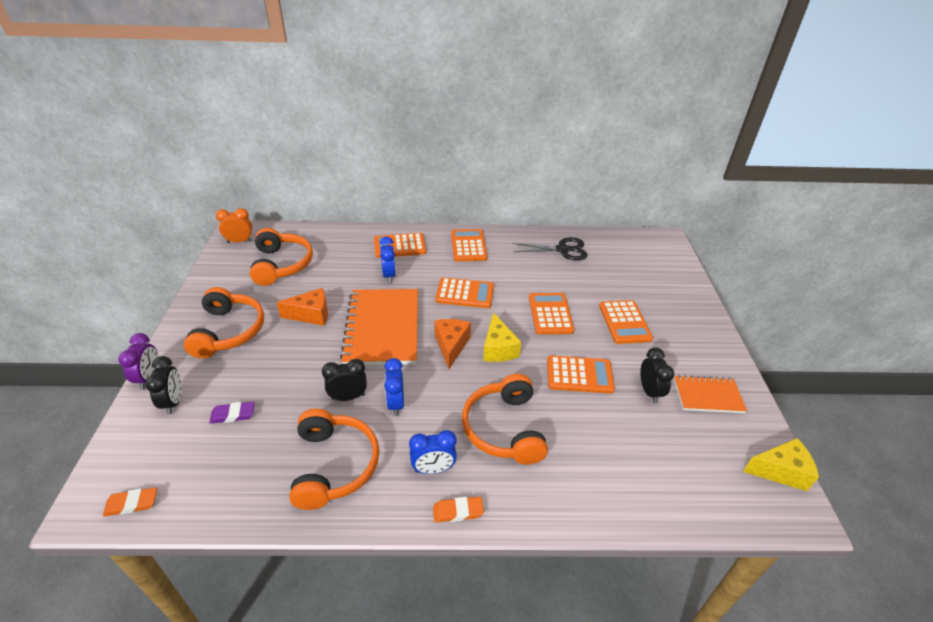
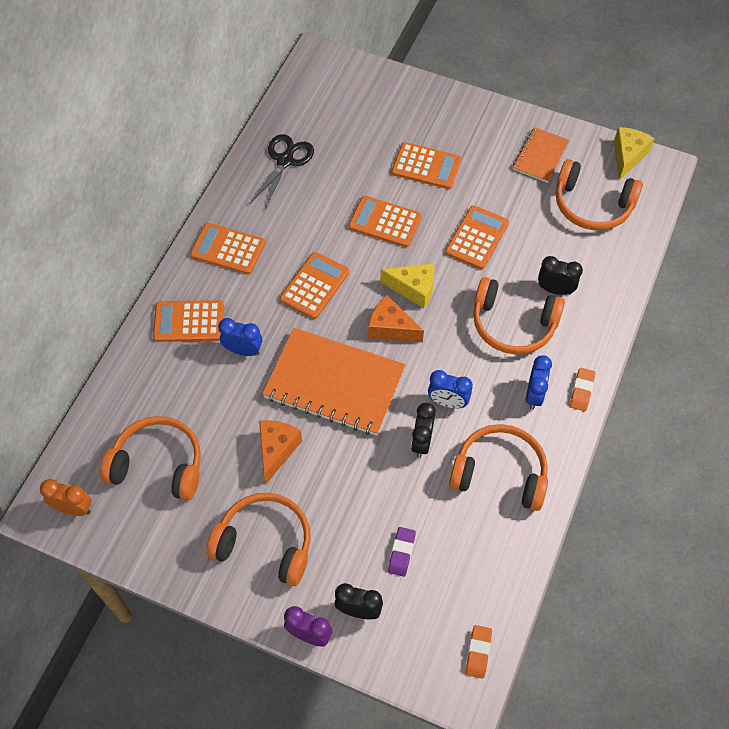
camera: 65 degrees left, 20 degrees up
(240, 241) = (73, 508): orange clock -> orange clock turned 90 degrees clockwise
(399, 246) = (189, 322): orange calculator -> orange calculator turned 75 degrees clockwise
(649, 391) = (518, 195): black clock -> black clock (555, 290)
(690, 455) = (592, 205): none -> orange headphones

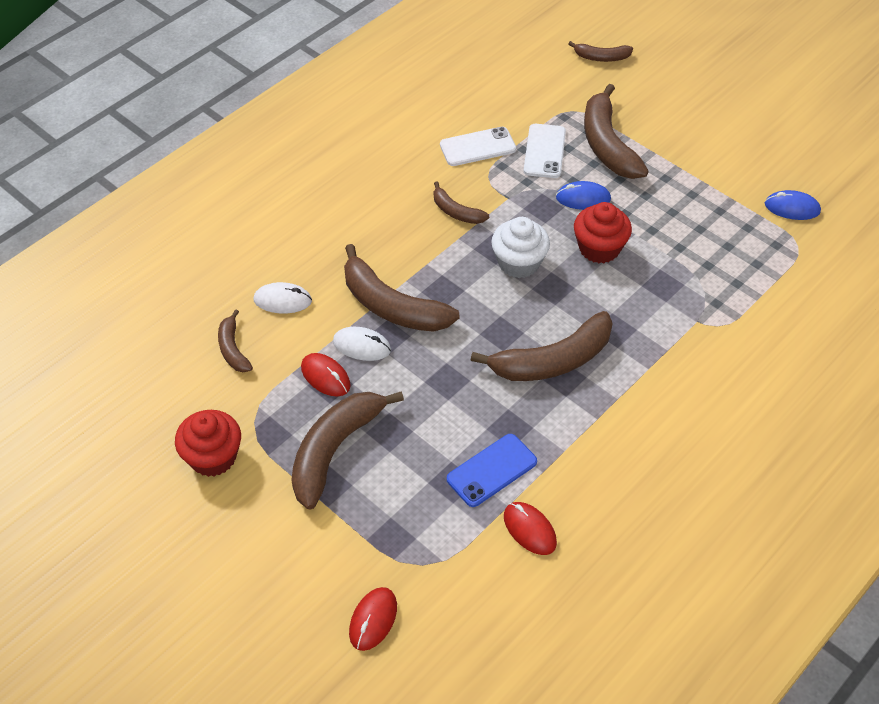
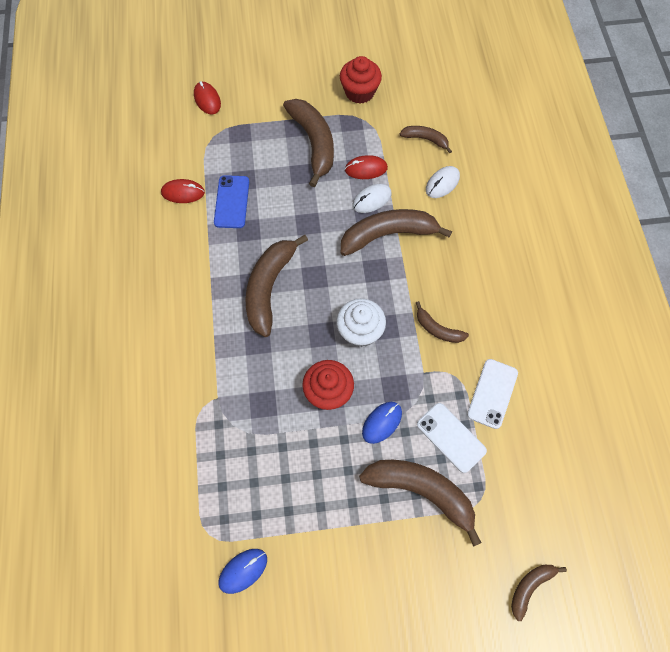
camera: 130 degrees right, 15 degrees up
(456, 212) = (437, 329): brown banana -> brown banana turned 135 degrees counterclockwise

------------------------------------

## Try it
What you give back must be the data above, reproduced exactly and free of pictures.

## Exercise answer
camera: 65 degrees left, 20 degrees up
(240, 241) = (73, 508): orange clock -> orange clock turned 90 degrees clockwise
(399, 246) = (189, 322): orange calculator -> orange calculator turned 75 degrees clockwise
(649, 391) = (518, 195): black clock -> black clock (555, 290)
(690, 455) = (592, 205): none -> orange headphones

camera: 130 degrees right, 15 degrees up
(456, 212) = (437, 329): brown banana -> brown banana turned 135 degrees counterclockwise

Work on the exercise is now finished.